● **WHAT THE TASK REQUIRES**: Set down, unchanged, the line holding "R14: 1M (N_6, U3/in-) -> 22k (N_6, U3/in-)" and all lines that follow it to the end of the material, leaving pictures out.

● **SUPPLIED RECORDS**:
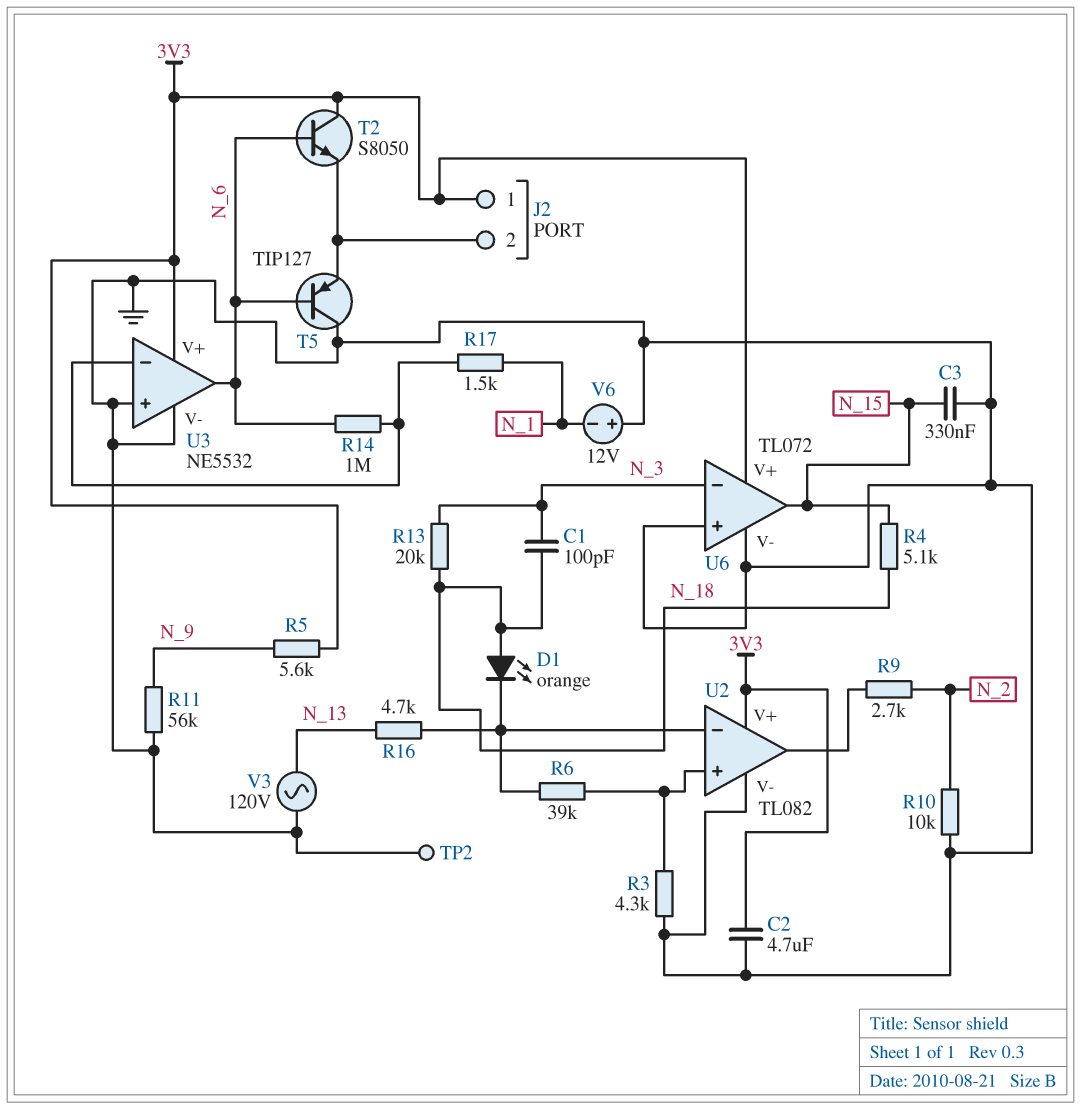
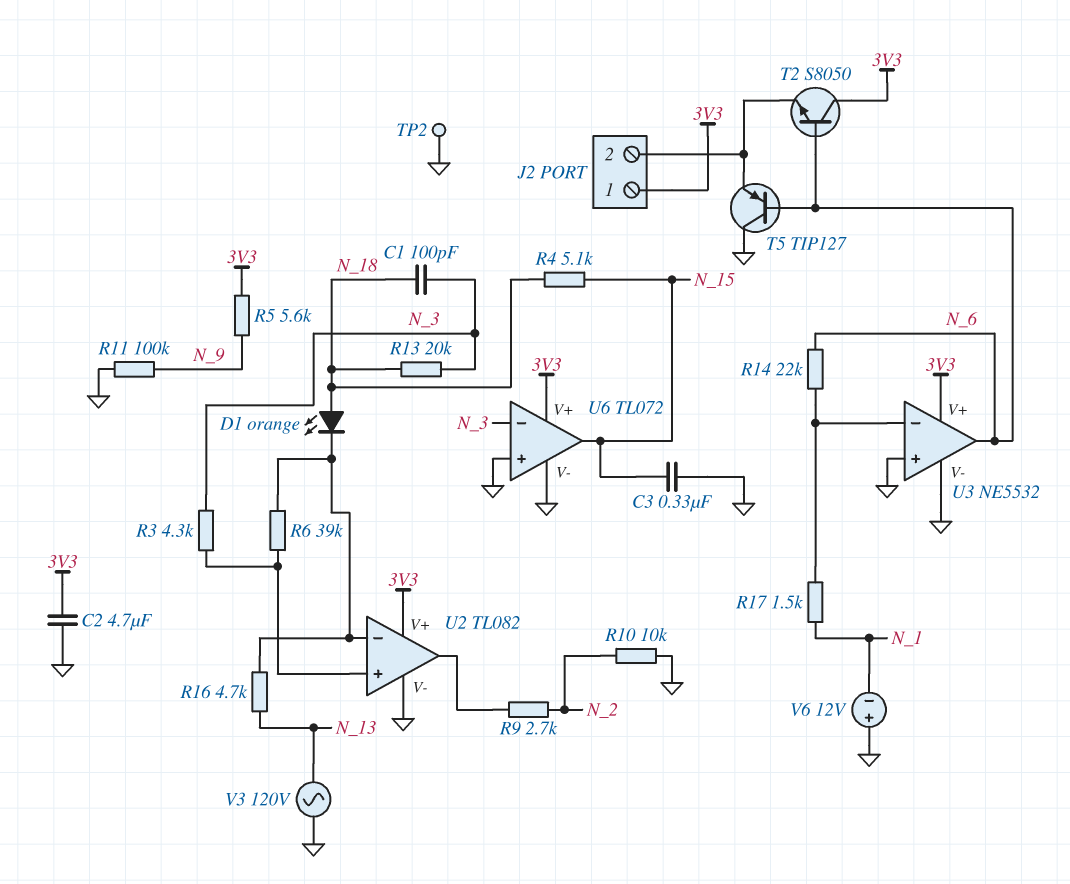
R3: 4.3k (GND, U2/in+) -> 4.3k (N_3, U2/in+)
R11: 56k (GND, N_9) -> 100k (GND, N_9)
R14: 1M (N_6, U3/in-) -> 22k (N_6, U3/in-)

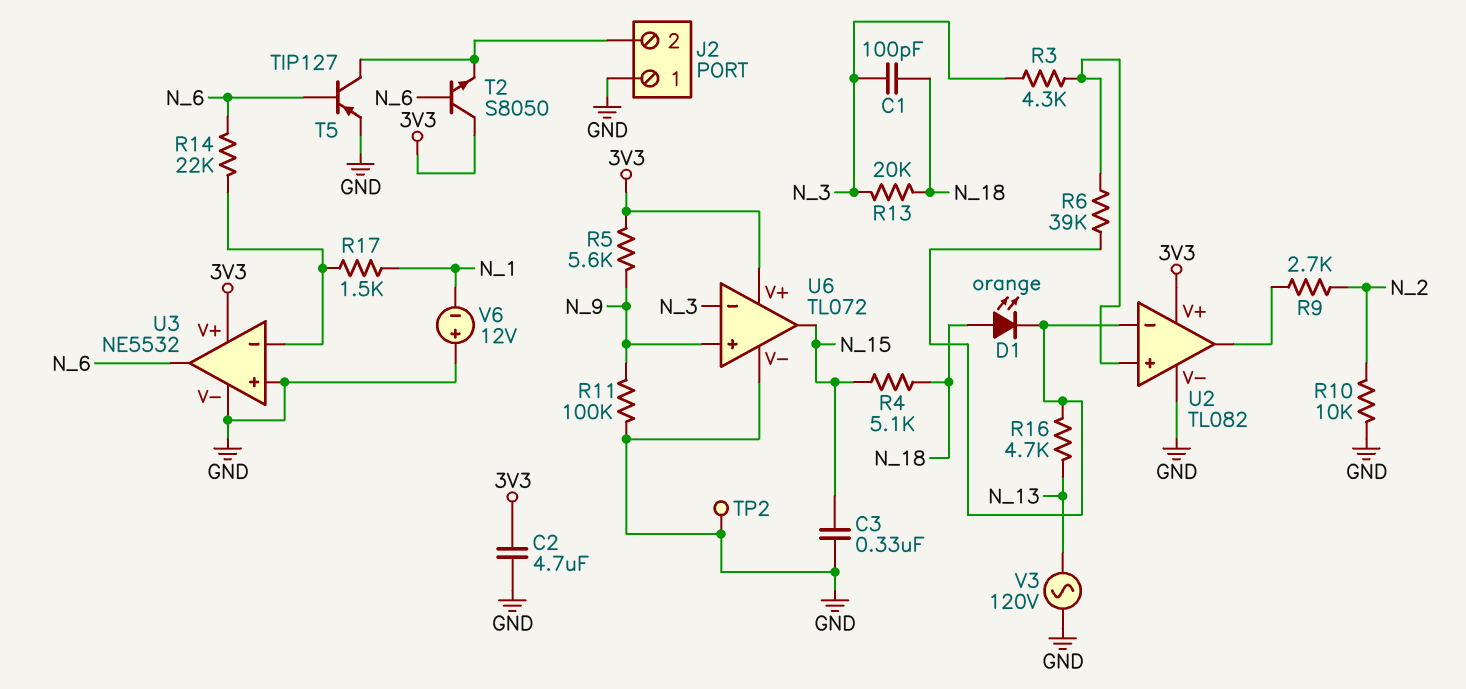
J2 pin 1: 3V3 -> GND
T5: PNP TIP127 (B N_6, C GND, E J2/2) -> PNP TIP127 (B N_6, C J2/2, E GND)
U6 pin in+: GND -> N_9

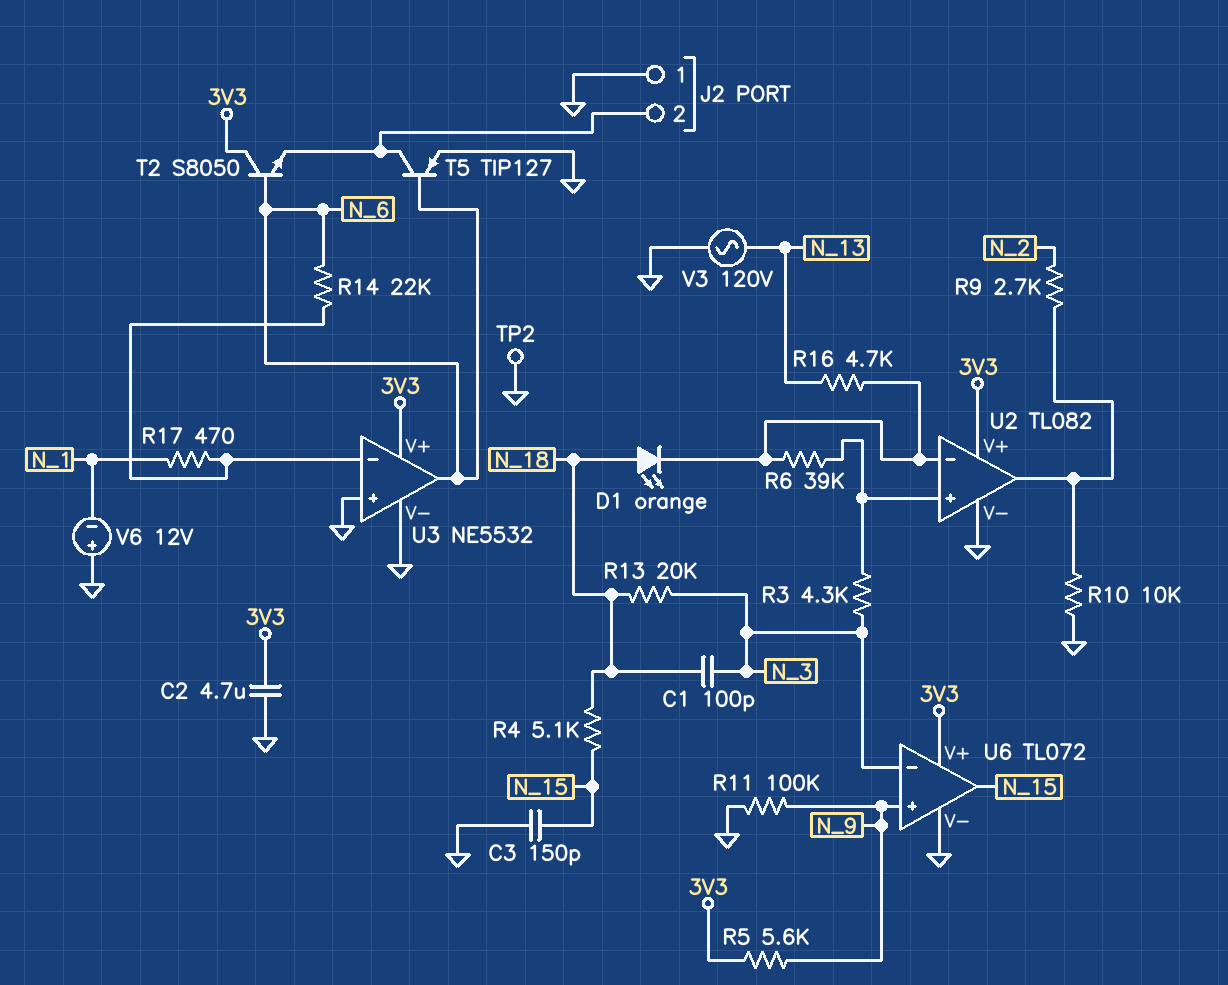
C3: 330nF (GND, N_15) -> 150pF (GND, N_15)
R10: 10k (GND, N_2) -> 10k (GND, U2/out)
R17: 1.5k (N_1, U3/in-) -> 470 (N_1, U3/in-)

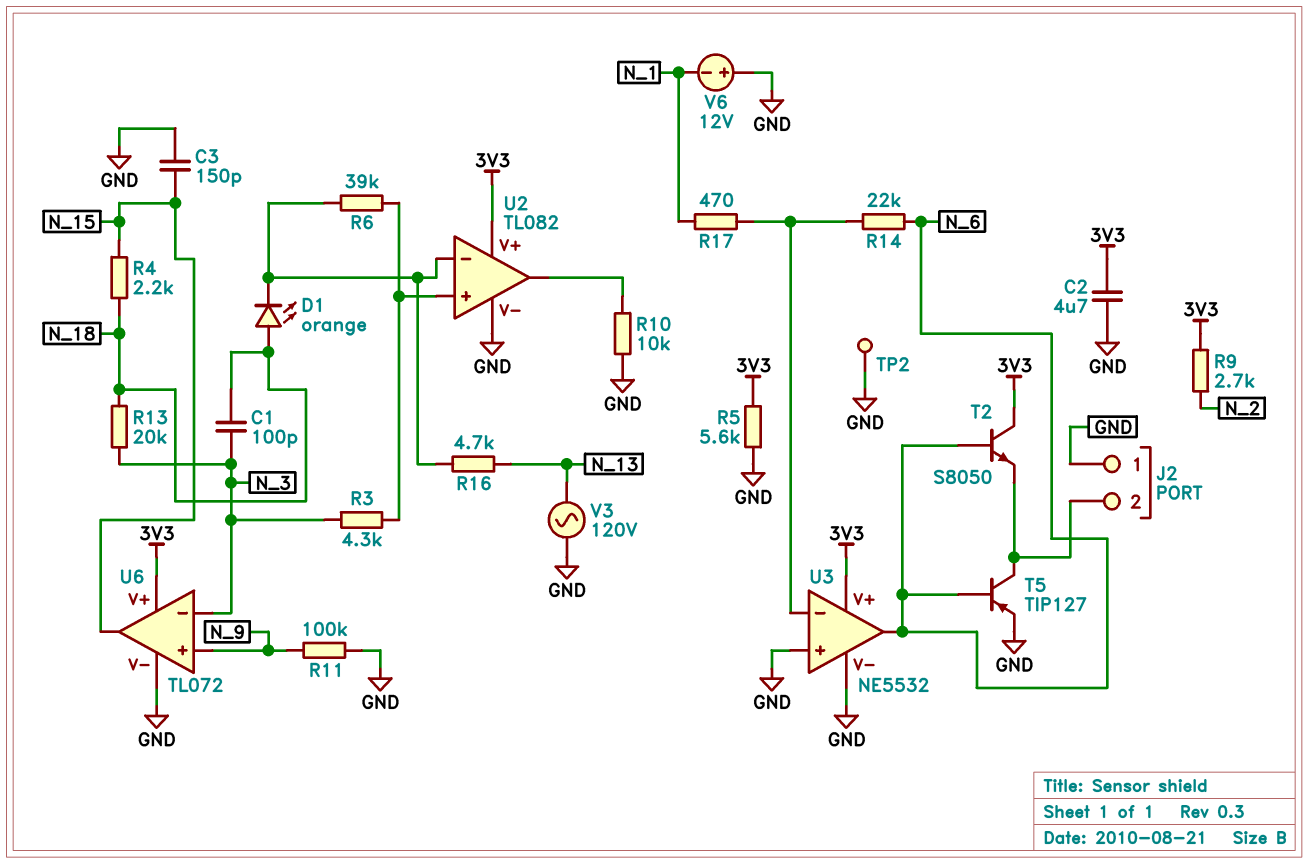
R4: 5.1k (N_15, N_18) -> 2.2k (N_15, N_18)
R5: 5.6k (3V3, N_9) -> 5.6k (3V3, GND)
R9: 2.7k (N_2, U2/out) -> 2.7k (3V3, N_2)

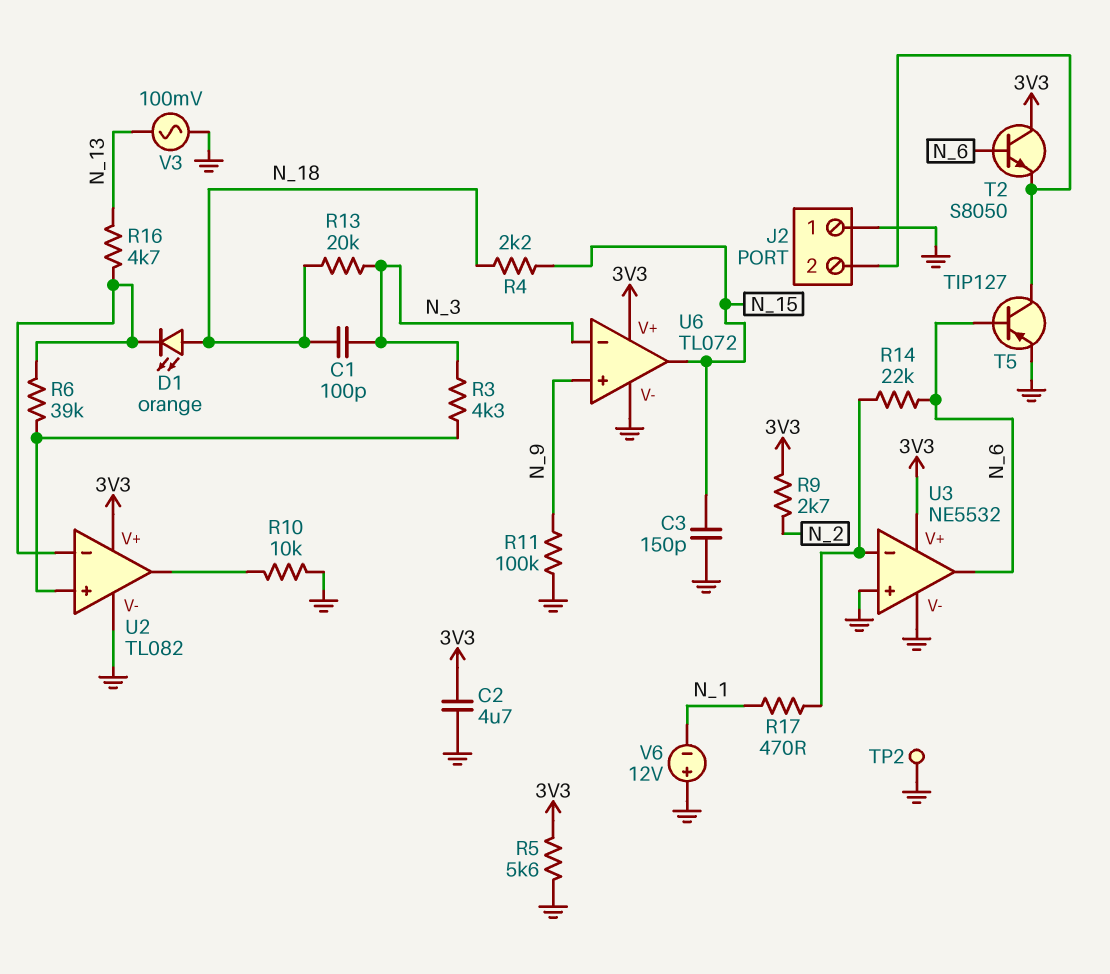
V3: AC 120V (GND, N_13) -> AC 100mV (GND, N_13)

● **COMPLETED EXERCISE**:
R14: 1M (N_6, U3/in-) -> 22k (N_6, U3/in-)

J2 pin 1: 3V3 -> GND
T5: PNP TIP127 (B N_6, C GND, E J2/2) -> PNP TIP127 (B N_6, C J2/2, E GND)
U6 pin in+: GND -> N_9

C3: 330nF (GND, N_15) -> 150pF (GND, N_15)
R10: 10k (GND, N_2) -> 10k (GND, U2/out)
R17: 1.5k (N_1, U3/in-) -> 470 (N_1, U3/in-)

R4: 5.1k (N_15, N_18) -> 2.2k (N_15, N_18)
R5: 5.6k (3V3, N_9) -> 5.6k (3V3, GND)
R9: 2.7k (N_2, U2/out) -> 2.7k (3V3, N_2)

V3: AC 120V (GND, N_13) -> AC 100mV (GND, N_13)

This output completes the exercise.